> [PROVIDED MATERIAL]:
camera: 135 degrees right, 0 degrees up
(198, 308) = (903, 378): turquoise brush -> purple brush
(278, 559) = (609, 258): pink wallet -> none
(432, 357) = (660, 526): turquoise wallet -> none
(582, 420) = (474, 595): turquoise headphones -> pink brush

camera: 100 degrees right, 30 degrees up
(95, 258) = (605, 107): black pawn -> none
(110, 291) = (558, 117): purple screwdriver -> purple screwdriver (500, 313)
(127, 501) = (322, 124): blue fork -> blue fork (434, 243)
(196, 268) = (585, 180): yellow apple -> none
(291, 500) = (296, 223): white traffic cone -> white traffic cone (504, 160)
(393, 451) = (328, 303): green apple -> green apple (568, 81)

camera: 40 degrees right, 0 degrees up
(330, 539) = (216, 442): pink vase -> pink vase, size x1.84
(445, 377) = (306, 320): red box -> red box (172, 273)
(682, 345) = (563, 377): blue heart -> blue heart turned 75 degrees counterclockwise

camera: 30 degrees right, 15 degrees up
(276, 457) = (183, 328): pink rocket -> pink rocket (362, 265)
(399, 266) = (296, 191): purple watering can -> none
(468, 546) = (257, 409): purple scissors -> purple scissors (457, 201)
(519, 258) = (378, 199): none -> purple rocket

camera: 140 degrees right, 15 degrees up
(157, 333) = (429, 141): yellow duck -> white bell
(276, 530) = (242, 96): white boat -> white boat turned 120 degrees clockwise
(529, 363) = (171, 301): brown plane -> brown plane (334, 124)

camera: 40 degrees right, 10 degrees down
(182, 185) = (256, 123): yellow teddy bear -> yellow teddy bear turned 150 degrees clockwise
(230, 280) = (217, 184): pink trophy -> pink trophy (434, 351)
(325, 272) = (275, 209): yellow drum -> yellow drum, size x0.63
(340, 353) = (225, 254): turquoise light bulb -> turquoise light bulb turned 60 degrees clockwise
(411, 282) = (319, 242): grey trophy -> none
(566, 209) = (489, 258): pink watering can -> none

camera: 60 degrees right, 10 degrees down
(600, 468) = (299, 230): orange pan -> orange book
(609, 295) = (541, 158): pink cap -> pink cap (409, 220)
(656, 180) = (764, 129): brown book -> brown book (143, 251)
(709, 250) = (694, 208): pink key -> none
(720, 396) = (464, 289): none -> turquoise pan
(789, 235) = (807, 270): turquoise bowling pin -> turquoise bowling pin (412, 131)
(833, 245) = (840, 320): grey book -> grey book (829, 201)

> [REQUEST]: There is a run of lines above from the one with "camera: 60 degrees right, 10 degrees down" to the one with "(789, 235) = (807, 270): turquoise"; print exactly that run, both ends included, and nothing else.

> [RESULT]:
camera: 60 degrees right, 10 degrees down
(600, 468) = (299, 230): orange pan -> orange book
(609, 295) = (541, 158): pink cap -> pink cap (409, 220)
(656, 180) = (764, 129): brown book -> brown book (143, 251)
(709, 250) = (694, 208): pink key -> none
(720, 396) = (464, 289): none -> turquoise pan
(789, 235) = (807, 270): turquoise bowling pin -> turquoise bowling pin (412, 131)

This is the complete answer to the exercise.